**Action item**
From the top of the entries below through the line containing "(205, 461) = (190, 417): brown", return every line exactly as written, please, and stop there.

**Given information**
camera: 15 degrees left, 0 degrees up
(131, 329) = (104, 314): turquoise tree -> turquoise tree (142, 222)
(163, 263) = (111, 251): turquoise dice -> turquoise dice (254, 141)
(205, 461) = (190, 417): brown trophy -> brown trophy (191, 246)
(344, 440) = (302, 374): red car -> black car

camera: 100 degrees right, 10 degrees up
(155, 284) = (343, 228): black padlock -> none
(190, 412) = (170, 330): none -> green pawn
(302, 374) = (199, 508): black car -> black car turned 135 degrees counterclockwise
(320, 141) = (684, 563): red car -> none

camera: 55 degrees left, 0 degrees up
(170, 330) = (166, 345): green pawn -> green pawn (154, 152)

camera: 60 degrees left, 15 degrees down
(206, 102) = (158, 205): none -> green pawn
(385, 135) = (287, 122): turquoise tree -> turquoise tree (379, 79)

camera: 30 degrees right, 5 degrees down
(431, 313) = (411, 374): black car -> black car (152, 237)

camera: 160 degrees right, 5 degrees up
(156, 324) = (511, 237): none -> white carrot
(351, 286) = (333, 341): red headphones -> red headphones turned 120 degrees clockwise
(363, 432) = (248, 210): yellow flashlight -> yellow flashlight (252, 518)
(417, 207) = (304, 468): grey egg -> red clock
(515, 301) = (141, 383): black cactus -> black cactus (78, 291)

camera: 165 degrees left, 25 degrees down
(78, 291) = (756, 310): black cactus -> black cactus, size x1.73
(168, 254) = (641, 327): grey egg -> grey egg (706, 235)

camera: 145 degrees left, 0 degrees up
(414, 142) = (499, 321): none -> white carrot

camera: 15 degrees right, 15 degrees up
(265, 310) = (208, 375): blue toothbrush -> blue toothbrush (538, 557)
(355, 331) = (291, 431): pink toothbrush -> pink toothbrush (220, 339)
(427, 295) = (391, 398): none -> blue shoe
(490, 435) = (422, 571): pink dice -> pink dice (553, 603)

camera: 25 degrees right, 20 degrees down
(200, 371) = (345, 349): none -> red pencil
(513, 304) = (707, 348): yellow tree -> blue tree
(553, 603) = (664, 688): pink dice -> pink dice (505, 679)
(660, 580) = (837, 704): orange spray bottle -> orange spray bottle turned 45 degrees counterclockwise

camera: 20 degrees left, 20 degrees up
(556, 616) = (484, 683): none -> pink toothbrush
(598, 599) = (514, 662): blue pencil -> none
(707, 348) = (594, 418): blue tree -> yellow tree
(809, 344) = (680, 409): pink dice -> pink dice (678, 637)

**Result of the task**
camera: 15 degrees left, 0 degrees up
(131, 329) = (104, 314): turquoise tree -> turquoise tree (142, 222)
(163, 263) = (111, 251): turquoise dice -> turquoise dice (254, 141)
(205, 461) = (190, 417): brown trophy -> brown trophy (191, 246)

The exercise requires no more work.